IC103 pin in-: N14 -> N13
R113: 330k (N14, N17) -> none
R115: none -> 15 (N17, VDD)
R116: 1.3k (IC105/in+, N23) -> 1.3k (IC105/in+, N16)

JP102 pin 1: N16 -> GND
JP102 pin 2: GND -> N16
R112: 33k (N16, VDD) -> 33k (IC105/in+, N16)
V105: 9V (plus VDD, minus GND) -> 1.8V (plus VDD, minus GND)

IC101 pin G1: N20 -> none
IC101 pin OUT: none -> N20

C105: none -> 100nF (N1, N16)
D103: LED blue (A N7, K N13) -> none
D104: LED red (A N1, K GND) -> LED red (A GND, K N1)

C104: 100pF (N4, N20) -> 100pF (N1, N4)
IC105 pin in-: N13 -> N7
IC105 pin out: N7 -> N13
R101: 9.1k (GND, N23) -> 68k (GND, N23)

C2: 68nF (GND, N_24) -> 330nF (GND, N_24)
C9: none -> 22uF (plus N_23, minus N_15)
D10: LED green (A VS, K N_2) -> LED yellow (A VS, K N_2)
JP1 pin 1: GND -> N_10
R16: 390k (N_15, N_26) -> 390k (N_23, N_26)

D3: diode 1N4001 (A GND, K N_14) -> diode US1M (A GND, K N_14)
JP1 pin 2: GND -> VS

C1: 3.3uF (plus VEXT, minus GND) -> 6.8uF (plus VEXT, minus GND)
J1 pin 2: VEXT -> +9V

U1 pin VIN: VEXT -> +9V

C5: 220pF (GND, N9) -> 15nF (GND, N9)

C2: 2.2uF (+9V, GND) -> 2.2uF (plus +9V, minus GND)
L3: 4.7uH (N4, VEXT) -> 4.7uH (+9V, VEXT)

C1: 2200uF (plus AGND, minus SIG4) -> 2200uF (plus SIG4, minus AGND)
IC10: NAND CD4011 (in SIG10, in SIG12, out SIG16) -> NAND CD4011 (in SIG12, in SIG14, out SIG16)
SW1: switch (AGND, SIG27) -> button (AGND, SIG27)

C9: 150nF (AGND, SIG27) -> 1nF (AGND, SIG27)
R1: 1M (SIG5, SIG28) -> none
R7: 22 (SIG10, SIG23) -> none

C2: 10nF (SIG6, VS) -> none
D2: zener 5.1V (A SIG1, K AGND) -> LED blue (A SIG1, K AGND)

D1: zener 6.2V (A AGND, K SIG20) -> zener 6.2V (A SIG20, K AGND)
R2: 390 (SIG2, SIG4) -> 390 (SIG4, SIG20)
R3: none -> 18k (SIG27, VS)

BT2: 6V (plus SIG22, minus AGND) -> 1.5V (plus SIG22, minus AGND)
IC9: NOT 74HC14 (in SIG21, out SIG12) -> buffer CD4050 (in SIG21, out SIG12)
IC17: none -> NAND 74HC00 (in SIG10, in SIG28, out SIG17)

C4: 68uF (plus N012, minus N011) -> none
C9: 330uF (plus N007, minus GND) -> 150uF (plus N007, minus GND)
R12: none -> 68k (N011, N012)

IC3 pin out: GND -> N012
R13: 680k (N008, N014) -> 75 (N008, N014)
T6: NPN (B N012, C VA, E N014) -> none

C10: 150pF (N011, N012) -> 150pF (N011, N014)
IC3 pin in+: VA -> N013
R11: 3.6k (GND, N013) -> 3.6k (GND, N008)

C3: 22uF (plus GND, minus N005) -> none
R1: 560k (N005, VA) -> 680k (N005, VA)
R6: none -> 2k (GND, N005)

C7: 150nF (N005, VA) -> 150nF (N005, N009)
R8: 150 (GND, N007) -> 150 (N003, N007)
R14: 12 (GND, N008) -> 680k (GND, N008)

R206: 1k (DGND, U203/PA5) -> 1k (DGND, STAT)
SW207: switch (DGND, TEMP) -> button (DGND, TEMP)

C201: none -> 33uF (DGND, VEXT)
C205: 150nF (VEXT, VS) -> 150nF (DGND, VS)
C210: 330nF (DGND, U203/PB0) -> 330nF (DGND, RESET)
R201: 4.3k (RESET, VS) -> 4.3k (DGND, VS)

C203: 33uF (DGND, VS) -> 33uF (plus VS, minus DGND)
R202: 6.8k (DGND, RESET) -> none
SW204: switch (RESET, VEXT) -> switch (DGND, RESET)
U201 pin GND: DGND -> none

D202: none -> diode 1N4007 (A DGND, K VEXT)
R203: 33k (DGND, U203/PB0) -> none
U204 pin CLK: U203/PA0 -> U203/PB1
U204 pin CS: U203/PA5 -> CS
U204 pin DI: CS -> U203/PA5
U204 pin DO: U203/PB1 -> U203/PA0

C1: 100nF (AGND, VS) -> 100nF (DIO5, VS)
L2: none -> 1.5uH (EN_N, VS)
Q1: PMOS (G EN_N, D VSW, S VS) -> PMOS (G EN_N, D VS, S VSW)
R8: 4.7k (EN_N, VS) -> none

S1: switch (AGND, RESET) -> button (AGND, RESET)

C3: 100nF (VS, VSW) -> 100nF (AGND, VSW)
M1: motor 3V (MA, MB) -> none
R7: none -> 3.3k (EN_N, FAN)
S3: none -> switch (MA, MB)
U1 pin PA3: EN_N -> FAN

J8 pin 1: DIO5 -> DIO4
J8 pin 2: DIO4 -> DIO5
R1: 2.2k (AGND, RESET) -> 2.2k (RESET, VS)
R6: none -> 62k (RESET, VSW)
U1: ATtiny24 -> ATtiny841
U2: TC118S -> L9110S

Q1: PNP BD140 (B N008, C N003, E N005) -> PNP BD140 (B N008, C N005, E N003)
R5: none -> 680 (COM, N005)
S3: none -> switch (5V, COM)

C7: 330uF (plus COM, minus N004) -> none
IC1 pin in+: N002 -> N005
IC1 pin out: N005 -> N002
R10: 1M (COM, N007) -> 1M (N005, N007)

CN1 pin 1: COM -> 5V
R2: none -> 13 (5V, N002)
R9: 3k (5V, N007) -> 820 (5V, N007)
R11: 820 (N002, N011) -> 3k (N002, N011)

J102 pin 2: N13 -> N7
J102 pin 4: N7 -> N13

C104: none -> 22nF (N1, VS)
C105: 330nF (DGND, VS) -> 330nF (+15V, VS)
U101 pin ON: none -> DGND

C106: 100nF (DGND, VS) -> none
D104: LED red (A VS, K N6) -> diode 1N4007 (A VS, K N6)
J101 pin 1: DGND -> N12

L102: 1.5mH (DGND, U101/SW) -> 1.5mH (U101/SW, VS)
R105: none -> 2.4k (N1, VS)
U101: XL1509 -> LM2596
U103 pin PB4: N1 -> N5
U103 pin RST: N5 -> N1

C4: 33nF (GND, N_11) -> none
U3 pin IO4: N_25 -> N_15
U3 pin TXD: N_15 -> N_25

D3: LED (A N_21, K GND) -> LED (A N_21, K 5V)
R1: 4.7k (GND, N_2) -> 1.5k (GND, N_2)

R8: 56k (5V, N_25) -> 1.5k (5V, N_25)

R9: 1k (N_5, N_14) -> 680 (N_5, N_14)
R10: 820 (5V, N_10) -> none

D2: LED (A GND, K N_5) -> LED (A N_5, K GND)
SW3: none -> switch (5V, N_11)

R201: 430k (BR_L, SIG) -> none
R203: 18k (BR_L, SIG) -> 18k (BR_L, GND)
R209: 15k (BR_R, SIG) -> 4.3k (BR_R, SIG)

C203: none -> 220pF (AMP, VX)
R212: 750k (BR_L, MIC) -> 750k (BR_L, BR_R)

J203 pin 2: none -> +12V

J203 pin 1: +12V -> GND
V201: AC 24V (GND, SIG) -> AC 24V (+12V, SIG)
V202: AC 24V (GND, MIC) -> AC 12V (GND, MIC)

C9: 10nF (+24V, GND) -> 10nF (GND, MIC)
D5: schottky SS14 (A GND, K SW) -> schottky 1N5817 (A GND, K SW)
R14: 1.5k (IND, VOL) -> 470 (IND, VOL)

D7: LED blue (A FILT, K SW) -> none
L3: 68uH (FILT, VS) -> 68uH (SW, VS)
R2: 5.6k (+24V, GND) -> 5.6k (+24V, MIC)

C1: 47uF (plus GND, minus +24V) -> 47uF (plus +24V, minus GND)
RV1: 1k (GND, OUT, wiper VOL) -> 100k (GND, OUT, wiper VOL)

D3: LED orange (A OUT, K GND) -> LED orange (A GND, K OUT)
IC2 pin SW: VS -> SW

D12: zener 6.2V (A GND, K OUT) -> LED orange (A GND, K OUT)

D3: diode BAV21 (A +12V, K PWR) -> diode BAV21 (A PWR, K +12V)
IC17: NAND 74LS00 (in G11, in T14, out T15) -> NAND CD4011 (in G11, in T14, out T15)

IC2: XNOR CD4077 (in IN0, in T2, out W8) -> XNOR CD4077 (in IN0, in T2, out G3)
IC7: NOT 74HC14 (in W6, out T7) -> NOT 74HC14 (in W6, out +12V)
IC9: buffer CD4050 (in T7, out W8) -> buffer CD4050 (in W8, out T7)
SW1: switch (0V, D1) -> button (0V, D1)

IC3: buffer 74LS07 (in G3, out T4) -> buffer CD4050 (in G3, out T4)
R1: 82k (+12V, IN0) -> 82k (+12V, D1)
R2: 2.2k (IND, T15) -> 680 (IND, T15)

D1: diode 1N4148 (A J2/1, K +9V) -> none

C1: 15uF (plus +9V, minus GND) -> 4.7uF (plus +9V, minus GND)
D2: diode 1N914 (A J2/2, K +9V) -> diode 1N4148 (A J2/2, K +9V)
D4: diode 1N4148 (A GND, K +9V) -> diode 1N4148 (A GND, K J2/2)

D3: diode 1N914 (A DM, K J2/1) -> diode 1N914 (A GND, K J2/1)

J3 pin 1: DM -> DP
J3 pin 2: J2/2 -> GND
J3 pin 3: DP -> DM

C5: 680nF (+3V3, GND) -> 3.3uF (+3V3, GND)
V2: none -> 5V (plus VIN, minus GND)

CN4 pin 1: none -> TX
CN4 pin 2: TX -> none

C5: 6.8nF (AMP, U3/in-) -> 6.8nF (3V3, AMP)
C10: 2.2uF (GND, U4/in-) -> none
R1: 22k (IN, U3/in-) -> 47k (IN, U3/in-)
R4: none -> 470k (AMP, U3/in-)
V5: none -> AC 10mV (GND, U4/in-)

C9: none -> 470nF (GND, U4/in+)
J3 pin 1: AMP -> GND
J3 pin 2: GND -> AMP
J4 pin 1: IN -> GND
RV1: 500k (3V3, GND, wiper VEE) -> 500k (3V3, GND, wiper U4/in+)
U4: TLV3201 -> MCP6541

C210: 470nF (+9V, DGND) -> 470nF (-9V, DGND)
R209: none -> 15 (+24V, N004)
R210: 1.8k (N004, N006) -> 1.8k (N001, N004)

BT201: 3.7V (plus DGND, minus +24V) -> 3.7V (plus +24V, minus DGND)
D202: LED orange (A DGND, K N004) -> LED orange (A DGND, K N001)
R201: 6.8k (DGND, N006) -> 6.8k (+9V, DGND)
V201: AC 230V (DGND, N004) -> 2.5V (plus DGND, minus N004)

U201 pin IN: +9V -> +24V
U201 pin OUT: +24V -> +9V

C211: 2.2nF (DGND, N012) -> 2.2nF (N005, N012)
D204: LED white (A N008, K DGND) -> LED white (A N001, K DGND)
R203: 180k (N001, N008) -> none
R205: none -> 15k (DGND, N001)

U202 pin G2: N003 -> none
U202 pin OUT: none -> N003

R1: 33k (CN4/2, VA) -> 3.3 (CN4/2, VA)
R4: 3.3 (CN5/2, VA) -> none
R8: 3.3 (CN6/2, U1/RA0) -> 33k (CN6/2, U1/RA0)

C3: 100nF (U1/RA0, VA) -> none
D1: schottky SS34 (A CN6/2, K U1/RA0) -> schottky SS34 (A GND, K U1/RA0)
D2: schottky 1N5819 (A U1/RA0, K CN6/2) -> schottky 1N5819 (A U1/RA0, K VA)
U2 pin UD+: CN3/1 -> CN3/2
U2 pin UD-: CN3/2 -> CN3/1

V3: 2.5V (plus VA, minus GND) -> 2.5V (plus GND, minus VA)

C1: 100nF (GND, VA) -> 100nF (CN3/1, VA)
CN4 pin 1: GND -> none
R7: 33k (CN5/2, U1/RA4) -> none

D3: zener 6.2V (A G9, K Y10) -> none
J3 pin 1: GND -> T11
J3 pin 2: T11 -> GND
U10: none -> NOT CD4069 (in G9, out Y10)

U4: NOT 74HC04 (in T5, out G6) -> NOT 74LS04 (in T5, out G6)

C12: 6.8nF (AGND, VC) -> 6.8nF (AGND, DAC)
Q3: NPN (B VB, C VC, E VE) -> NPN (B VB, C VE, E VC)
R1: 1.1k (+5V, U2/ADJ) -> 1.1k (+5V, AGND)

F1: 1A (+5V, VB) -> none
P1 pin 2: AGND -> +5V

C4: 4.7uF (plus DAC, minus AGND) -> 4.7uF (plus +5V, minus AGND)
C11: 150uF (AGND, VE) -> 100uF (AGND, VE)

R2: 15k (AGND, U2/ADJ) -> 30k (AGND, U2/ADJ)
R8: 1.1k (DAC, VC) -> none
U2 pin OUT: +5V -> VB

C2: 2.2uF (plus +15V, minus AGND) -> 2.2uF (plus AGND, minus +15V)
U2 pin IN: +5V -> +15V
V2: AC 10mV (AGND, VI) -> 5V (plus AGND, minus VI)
------------
### Task prompt
Please transcribe exactly the lines above from the line that has "U3 pin TXD: N_15 -> N_25" up to and including the line that has "V5: none -> AC 10mV (GND, U4/in-)"; no other line belongs in the answer.

### Response to this exercise
U3 pin TXD: N_15 -> N_25

D3: LED (A N_21, K GND) -> LED (A N_21, K 5V)
R1: 4.7k (GND, N_2) -> 1.5k (GND, N_2)

R8: 56k (5V, N_25) -> 1.5k (5V, N_25)

R9: 1k (N_5, N_14) -> 680 (N_5, N_14)
R10: 820 (5V, N_10) -> none

D2: LED (A GND, K N_5) -> LED (A N_5, K GND)
SW3: none -> switch (5V, N_11)

R201: 430k (BR_L, SIG) -> none
R203: 18k (BR_L, SIG) -> 18k (BR_L, GND)
R209: 15k (BR_R, SIG) -> 4.3k (BR_R, SIG)

C203: none -> 220pF (AMP, VX)
R212: 750k (BR_L, MIC) -> 750k (BR_L, BR_R)

J203 pin 2: none -> +12V

J203 pin 1: +12V -> GND
V201: AC 24V (GND, SIG) -> AC 24V (+12V, SIG)
V202: AC 24V (GND, MIC) -> AC 12V (GND, MIC)

C9: 10nF (+24V, GND) -> 10nF (GND, MIC)
D5: schottky SS14 (A GND, K SW) -> schottky 1N5817 (A GND, K SW)
R14: 1.5k (IND, VOL) -> 470 (IND, VOL)

D7: LED blue (A FILT, K SW) -> none
L3: 68uH (FILT, VS) -> 68uH (SW, VS)
R2: 5.6k (+24V, GND) -> 5.6k (+24V, MIC)

C1: 47uF (plus GND, minus +24V) -> 47uF (plus +24V, minus GND)
RV1: 1k (GND, OUT, wiper VOL) -> 100k (GND, OUT, wiper VOL)

D3: LED orange (A OUT, K GND) -> LED orange (A GND, K OUT)
IC2 pin SW: VS -> SW

D12: zener 6.2V (A GND, K OUT) -> LED orange (A GND, K OUT)

D3: diode BAV21 (A +12V, K PWR) -> diode BAV21 (A PWR, K +12V)
IC17: NAND 74LS00 (in G11, in T14, out T15) -> NAND CD4011 (in G11, in T14, out T15)

IC2: XNOR CD4077 (in IN0, in T2, out W8) -> XNOR CD4077 (in IN0, in T2, out G3)
IC7: NOT 74HC14 (in W6, out T7) -> NOT 74HC14 (in W6, out +12V)
IC9: buffer CD4050 (in T7, out W8) -> buffer CD4050 (in W8, out T7)
SW1: switch (0V, D1) -> button (0V, D1)

IC3: buffer 74LS07 (in G3, out T4) -> buffer CD4050 (in G3, out T4)
R1: 82k (+12V, IN0) -> 82k (+12V, D1)
R2: 2.2k (IND, T15) -> 680 (IND, T15)

D1: diode 1N4148 (A J2/1, K +9V) -> none

C1: 15uF (plus +9V, minus GND) -> 4.7uF (plus +9V, minus GND)
D2: diode 1N914 (A J2/2, K +9V) -> diode 1N4148 (A J2/2, K +9V)
D4: diode 1N4148 (A GND, K +9V) -> diode 1N4148 (A GND, K J2/2)

D3: diode 1N914 (A DM, K J2/1) -> diode 1N914 (A GND, K J2/1)

J3 pin 1: DM -> DP
J3 pin 2: J2/2 -> GND
J3 pin 3: DP -> DM

C5: 680nF (+3V3, GND) -> 3.3uF (+3V3, GND)
V2: none -> 5V (plus VIN, minus GND)

CN4 pin 1: none -> TX
CN4 pin 2: TX -> none

C5: 6.8nF (AMP, U3/in-) -> 6.8nF (3V3, AMP)
C10: 2.2uF (GND, U4/in-) -> none
R1: 22k (IN, U3/in-) -> 47k (IN, U3/in-)
R4: none -> 470k (AMP, U3/in-)
V5: none -> AC 10mV (GND, U4/in-)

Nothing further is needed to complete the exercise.